Instructions to follow ::
Please quote the records below word for word, starting with the line containing "Clay (0–0) [392, 91]" and continuing through the line containing "Capture the cell". Leave the pictures out of your answer.

Dataset extract ::
..........
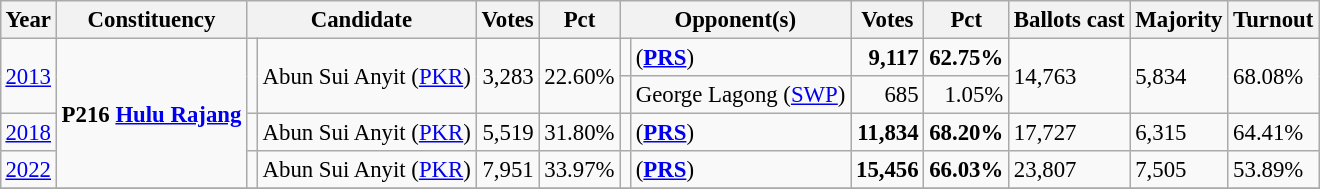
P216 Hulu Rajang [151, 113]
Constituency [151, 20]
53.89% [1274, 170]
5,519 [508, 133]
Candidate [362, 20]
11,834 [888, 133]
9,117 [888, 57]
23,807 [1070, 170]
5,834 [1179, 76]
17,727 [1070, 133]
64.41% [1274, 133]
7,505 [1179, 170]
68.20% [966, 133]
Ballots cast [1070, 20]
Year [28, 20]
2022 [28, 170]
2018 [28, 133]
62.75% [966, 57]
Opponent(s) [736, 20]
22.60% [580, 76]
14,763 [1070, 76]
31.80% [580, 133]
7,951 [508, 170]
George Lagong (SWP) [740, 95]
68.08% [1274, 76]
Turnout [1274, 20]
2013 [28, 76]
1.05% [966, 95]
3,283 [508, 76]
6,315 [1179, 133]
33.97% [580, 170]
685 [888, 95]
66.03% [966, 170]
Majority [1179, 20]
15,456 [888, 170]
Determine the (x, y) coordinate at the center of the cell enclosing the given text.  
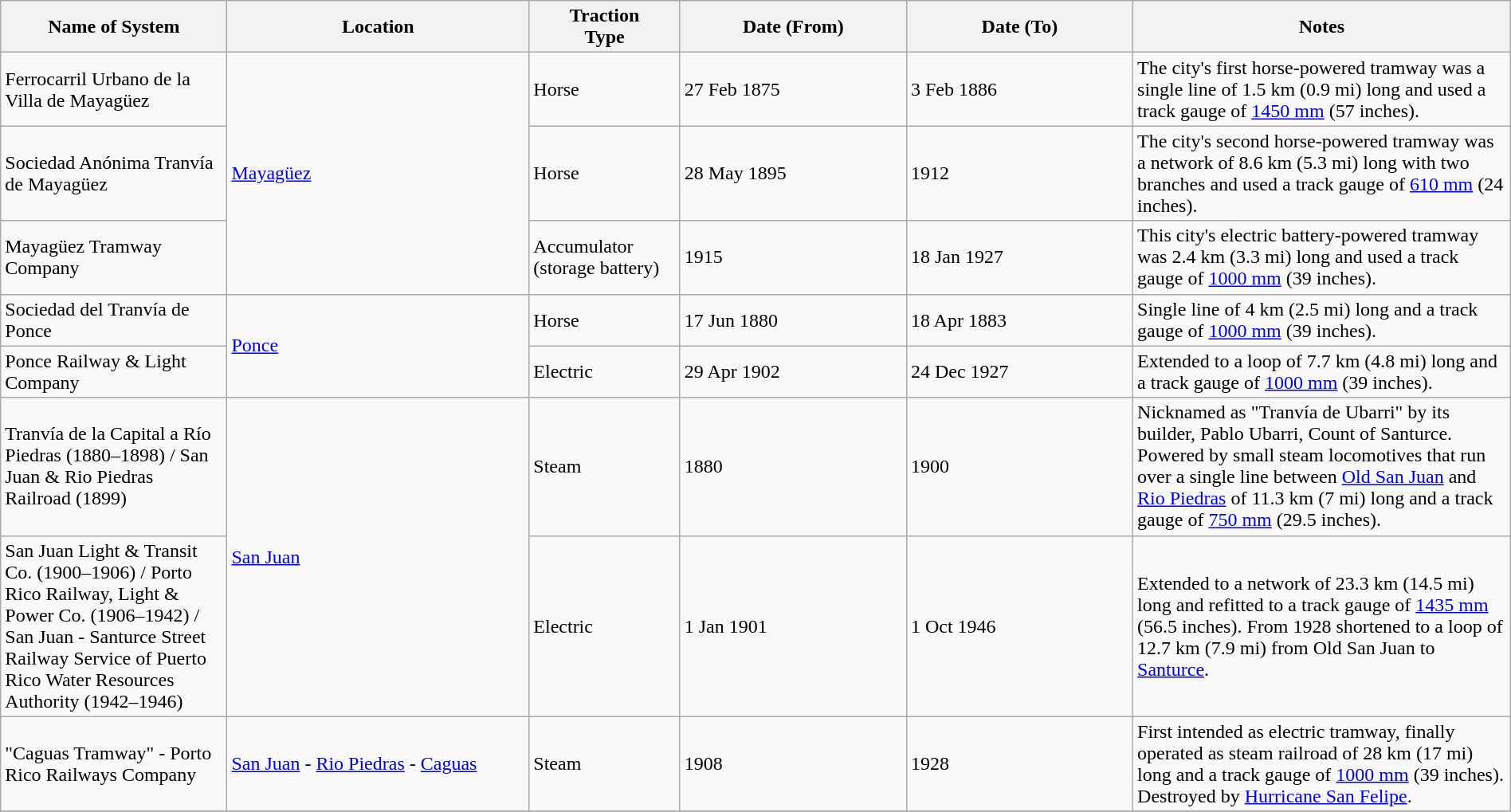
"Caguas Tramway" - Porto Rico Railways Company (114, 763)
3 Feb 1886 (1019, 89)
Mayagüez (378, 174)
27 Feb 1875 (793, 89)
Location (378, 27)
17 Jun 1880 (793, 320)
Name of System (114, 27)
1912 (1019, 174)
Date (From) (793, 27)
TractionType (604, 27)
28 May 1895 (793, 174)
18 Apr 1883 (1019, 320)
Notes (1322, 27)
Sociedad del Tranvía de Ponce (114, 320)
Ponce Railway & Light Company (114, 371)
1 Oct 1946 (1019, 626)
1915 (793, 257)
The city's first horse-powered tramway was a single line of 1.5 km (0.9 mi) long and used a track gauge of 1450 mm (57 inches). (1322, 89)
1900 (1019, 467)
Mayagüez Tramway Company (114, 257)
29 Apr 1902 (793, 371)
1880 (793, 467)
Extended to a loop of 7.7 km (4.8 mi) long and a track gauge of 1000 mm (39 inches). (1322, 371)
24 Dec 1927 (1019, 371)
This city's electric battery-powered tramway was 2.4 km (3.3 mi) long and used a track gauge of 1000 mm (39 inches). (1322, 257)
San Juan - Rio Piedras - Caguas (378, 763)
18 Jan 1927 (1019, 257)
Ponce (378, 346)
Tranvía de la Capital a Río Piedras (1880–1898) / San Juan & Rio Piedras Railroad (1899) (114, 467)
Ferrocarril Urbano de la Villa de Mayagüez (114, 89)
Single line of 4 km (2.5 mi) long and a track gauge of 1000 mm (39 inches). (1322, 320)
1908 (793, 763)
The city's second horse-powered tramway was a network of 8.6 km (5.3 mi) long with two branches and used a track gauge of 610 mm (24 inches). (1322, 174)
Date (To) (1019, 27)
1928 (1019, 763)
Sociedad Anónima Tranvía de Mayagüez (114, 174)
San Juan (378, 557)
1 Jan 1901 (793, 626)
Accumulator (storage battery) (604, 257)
..........
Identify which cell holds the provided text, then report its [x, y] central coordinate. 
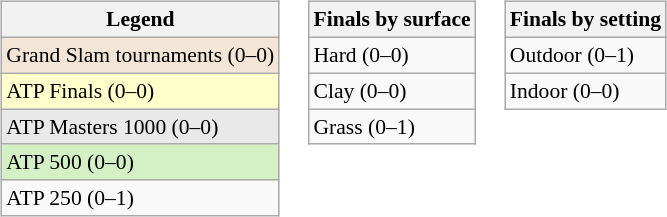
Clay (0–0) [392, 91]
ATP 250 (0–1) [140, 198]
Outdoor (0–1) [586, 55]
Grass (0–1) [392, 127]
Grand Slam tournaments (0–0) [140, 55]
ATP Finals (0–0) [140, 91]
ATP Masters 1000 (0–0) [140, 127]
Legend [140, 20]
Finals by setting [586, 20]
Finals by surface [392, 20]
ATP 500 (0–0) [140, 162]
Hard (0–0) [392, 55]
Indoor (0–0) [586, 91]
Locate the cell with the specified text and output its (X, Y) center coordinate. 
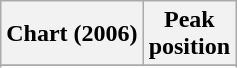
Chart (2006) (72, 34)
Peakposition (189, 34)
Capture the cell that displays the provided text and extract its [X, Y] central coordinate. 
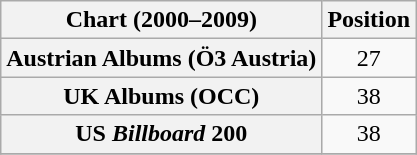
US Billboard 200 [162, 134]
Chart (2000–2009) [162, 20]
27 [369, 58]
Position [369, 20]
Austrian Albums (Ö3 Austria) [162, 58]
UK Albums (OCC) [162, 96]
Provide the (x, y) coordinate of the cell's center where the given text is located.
..........
Answer to the task ::
Clay (0–0) [392, 91]
ATP 250 (0–1) [140, 198]
Outdoor (0–1) [586, 55]
Grass (0–1) [392, 127]
Grand Slam tournaments (0–0) [140, 55]
ATP Finals (0–0) [140, 91]
ATP Masters 1000 (0–0) [140, 127]
Legend [140, 20]
Finals by setting [586, 20]
Finals by surface [392, 20]
ATP 500 (0–0) [140, 162]
Hard (0–0) [392, 55]
Indoor (0–0) [586, 91]
Locate the cell with the specified text and output its (X, Y) center coordinate. 
Chart (2006) (72, 34)
Peakposition (189, 34)
Capture the cell that displays the provided text and extract its [X, Y] central coordinate. 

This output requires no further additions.